(DATA FOR ANALYSIS)

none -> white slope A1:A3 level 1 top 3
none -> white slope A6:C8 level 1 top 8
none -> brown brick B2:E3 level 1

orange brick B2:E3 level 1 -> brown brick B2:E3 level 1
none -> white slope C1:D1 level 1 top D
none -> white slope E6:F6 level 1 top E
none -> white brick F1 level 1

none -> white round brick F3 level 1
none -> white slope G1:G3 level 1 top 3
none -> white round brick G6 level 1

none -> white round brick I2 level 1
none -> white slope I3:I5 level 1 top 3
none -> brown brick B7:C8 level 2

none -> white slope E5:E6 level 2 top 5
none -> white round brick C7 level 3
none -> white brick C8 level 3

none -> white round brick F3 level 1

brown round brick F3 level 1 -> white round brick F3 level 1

(End DATA FOR ANALYSIS)

→ TASK ITEM: The answer must consist of every line in the records above that contains the word "brick".

→ RESULT:
none -> brown brick B2:E3 level 1
orange brick B2:E3 level 1 -> brown brick B2:E3 level 1
none -> white brick F1 level 1
none -> white round brick F3 level 1
none -> white round brick G6 level 1
none -> white round brick I2 level 1
none -> brown brick B7:C8 level 2
none -> white round brick C7 level 3
none -> white brick C8 level 3
none -> white round brick F3 level 1
brown round brick F3 level 1 -> white round brick F3 level 1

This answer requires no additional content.